● TASK BRIEF: Copy the lines below exactly, starting with the first and finishing with the one holding "pink plate L5 level 1 -> tan plate L5 level 1"; do not copy the pictures.

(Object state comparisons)
━━━━

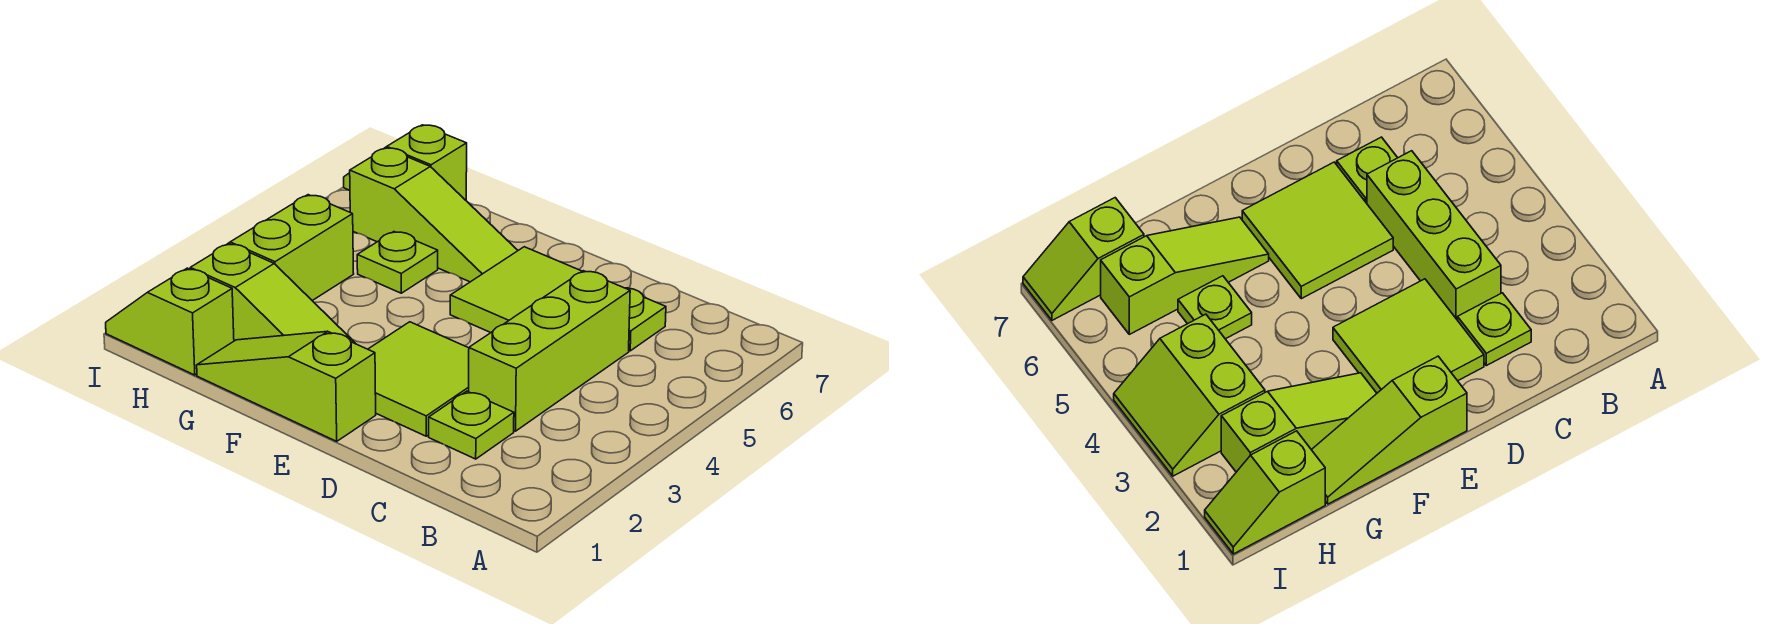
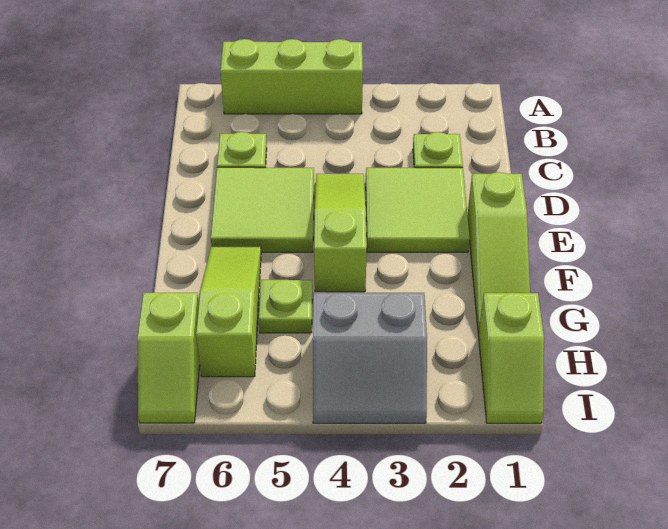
lime brick C3:C5 level 1 -> lime brick A4:A6 level 1
lime slope F2:H2 level 1 top H -> lime slope D4:F4 level 1 top F
lime slope H3:I4 level 1 top H -> grey slope H3:I4 level 1 top H

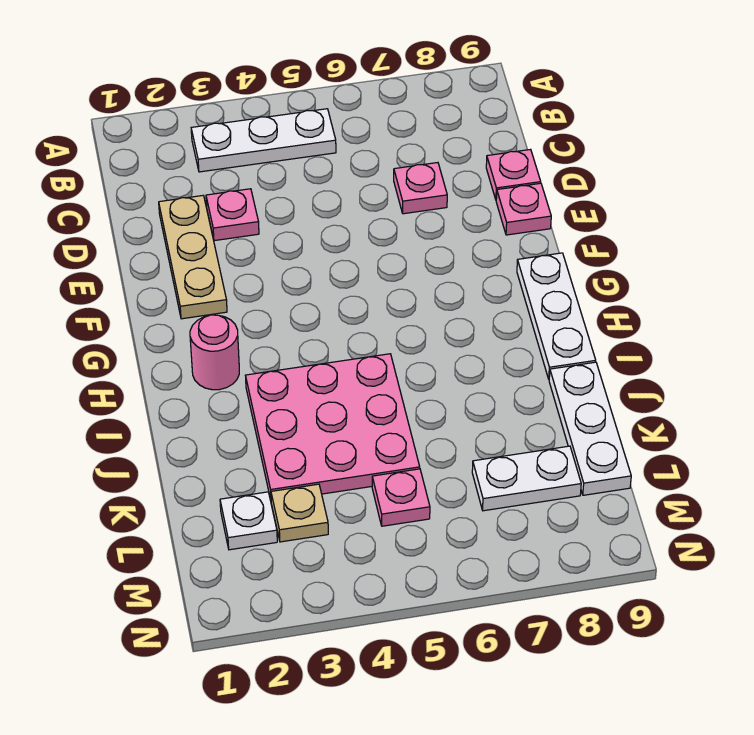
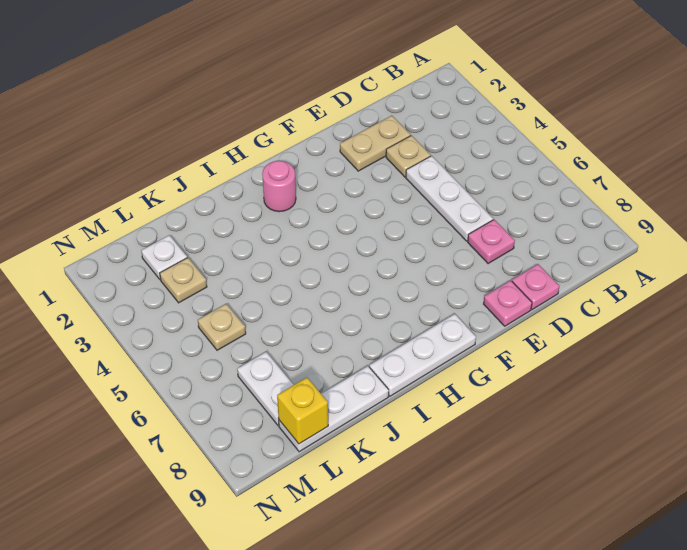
white plate B3:B5 level 1 -> white plate D4:D6 level 1
tan plate D2:F2 level 1 -> tan plate D2:E2 level 1
pink plate D3 level 1 -> tan plate D3 level 1
pink plate I3:K5 level 1 -> none
pink plate L5 level 1 -> tan plate L5 level 1
none -> yellow brick L9 level 2

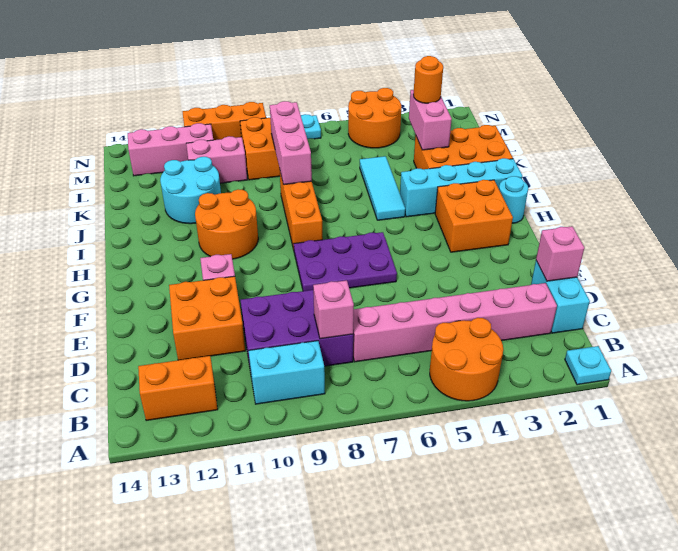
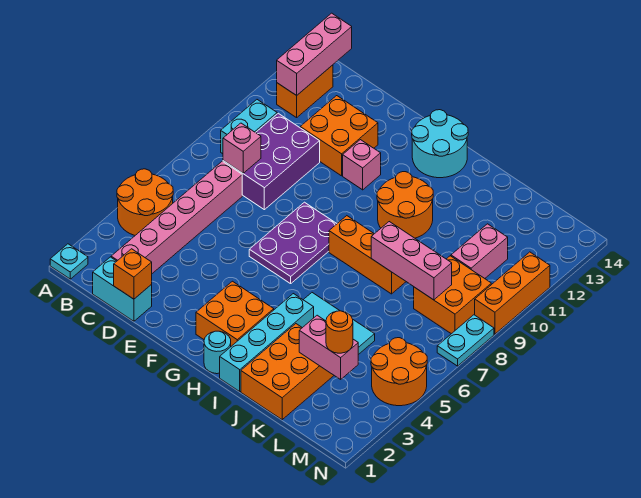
pink brick D1 level 2 -> orange brick D1 level 2
cyan round brick J11:K12 level 1 -> cyan round brick G13:H14 level 1
pink brick M11:M13 level 1 -> pink brick B12:B14 level 2

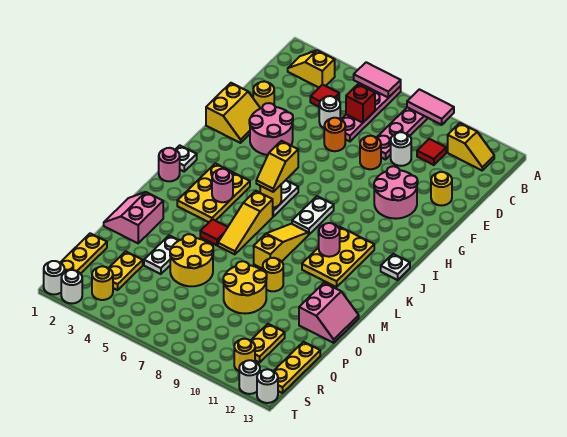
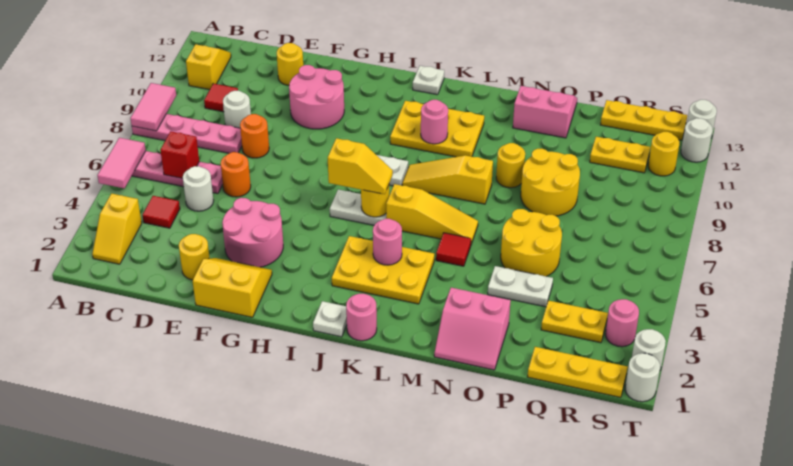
yellow round brick S3 level 1 -> pink round brick S3 level 1

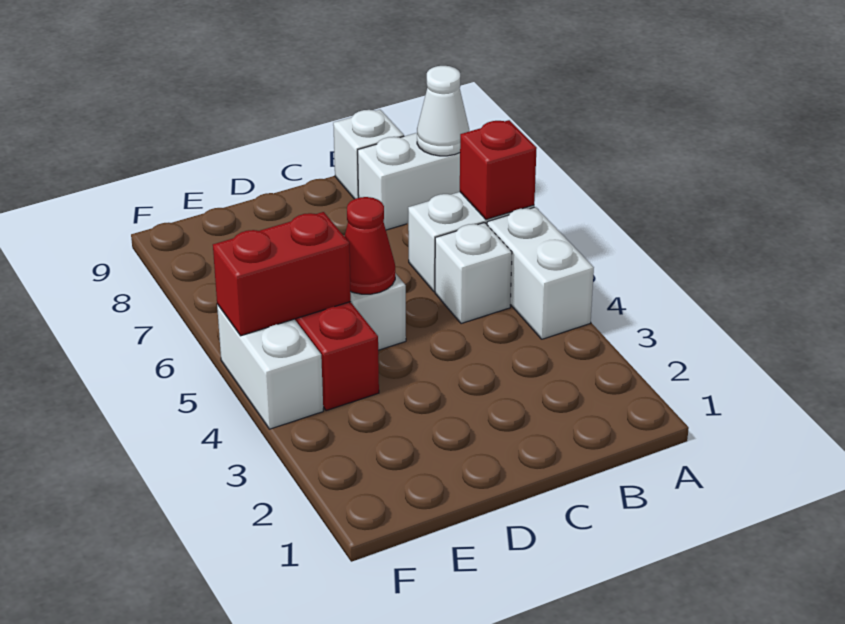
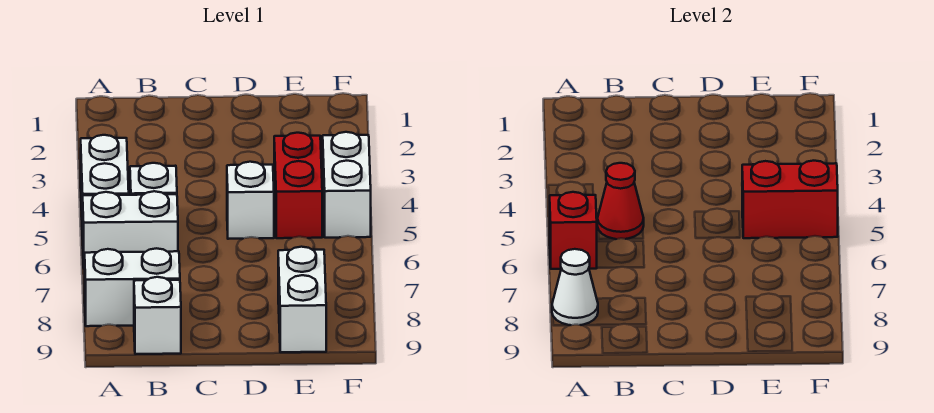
red cone D5 level 2 -> red cone B5 level 2
none -> white brick E8:E9 level 1

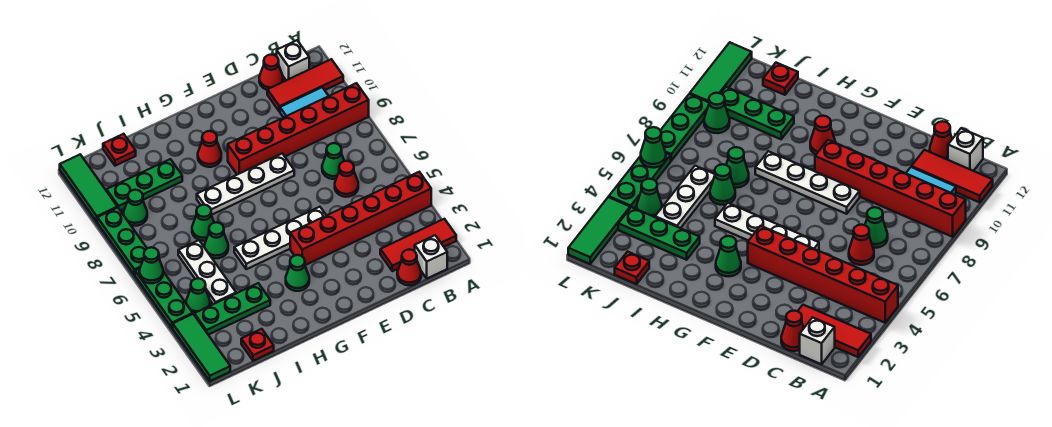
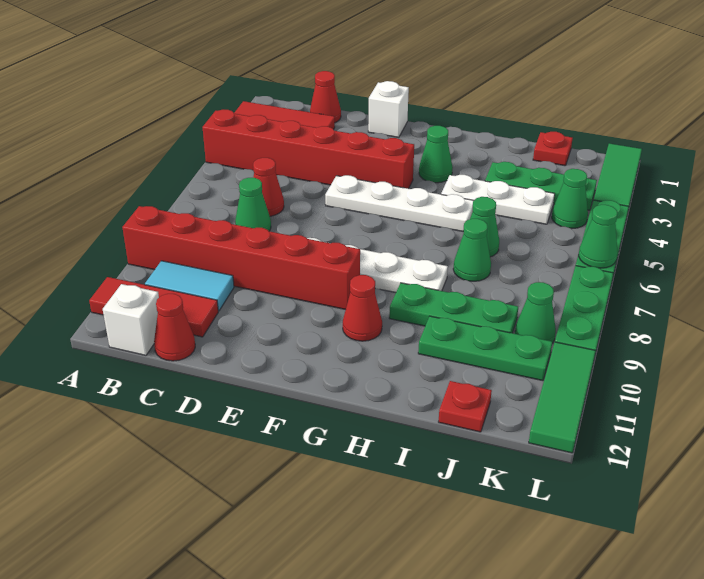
white brick B1 level 1 -> white brick E1 level 1
none -> green plate H9:J9 level 1
white plate J4:J6 level 1 -> white plate H4:J4 level 1

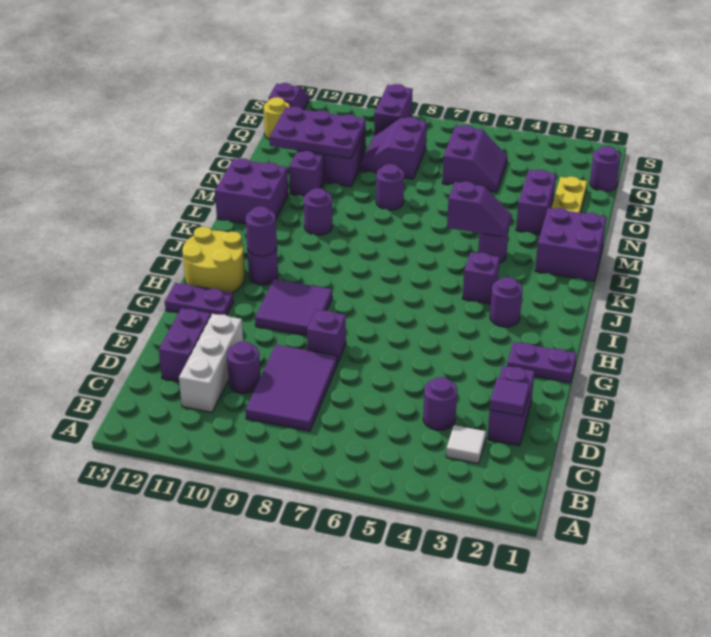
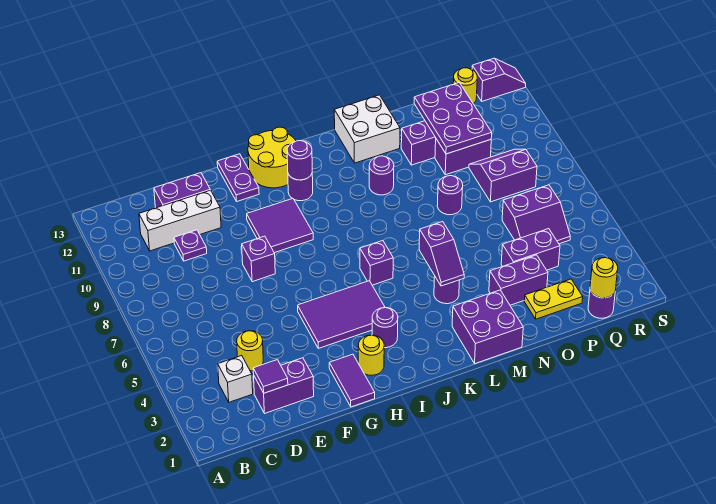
white tile C3 level 1 -> white brick C3 level 1
purple tile C8:E9 level 1 -> purple tile G4:I5 level 1
purple round brick D4 level 1 -> yellow round brick D4 level 1
purple round brick D10 level 1 -> purple plate D10 level 1
purple plate G1:G2 level 1 -> purple tile G1:G2 level 1
none -> yellow round brick H2 level 1
purple brick J4 level 1 -> purple brick J6 level 1
purple brick L12:M13 level 1 -> white brick L12:M13 level 1
none -> yellow round brick Q1 level 2
purple brick R9:S9 level 1 -> purple brick O4:P4 level 1

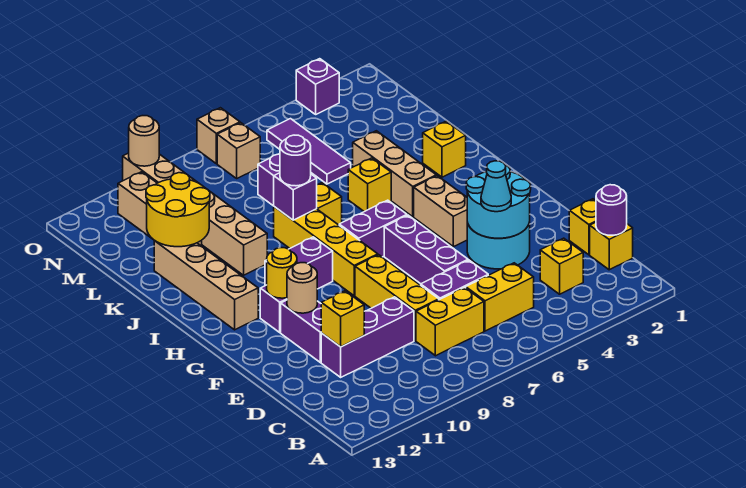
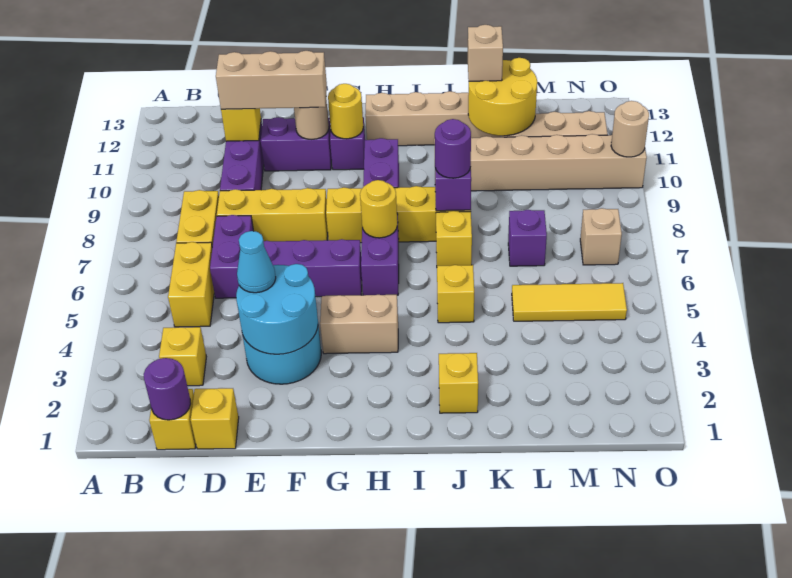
none -> yellow round brick H7 level 2
tan brick I4:K4 level 1 -> tan brick D11:F11 level 3
purple tile L5:N5 level 1 -> yellow tile L5:N5 level 1
purple brick O3 level 1 -> none
tan brick O7 level 1 -> tan brick K12 level 3

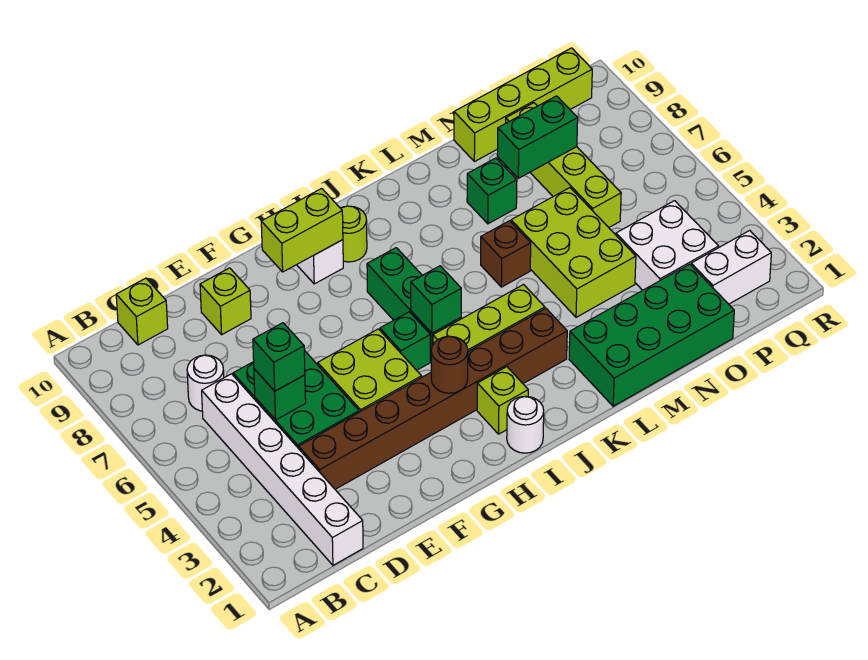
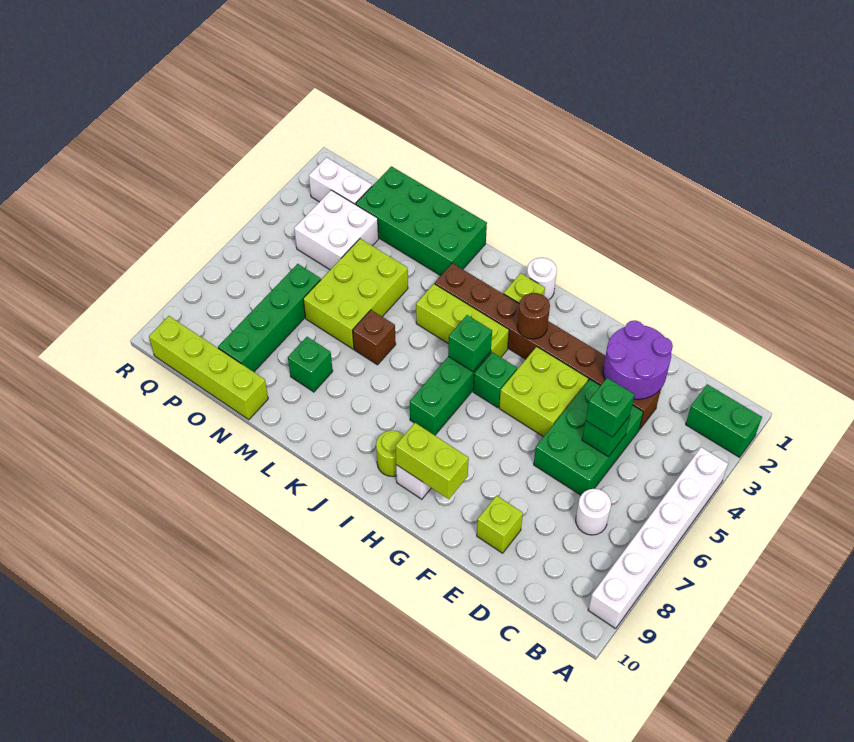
white brick C1:C6 level 1 -> white brick A4:A9 level 1
lime brick C10 level 1 -> none
none -> purple round brick D2:E3 level 2
green brick N8:O8 level 2 -> green brick A2:B2 level 1
lime brick O6:O9 level 1 -> green brick O6:O9 level 1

━━━━

● ANSWER SPACE:
lime brick C3:C5 level 1 -> lime brick A4:A6 level 1
lime slope F2:H2 level 1 top H -> lime slope D4:F4 level 1 top F
lime slope H3:I4 level 1 top H -> grey slope H3:I4 level 1 top H

white plate B3:B5 level 1 -> white plate D4:D6 level 1
tan plate D2:F2 level 1 -> tan plate D2:E2 level 1
pink plate D3 level 1 -> tan plate D3 level 1
pink plate I3:K5 level 1 -> none
pink plate L5 level 1 -> tan plate L5 level 1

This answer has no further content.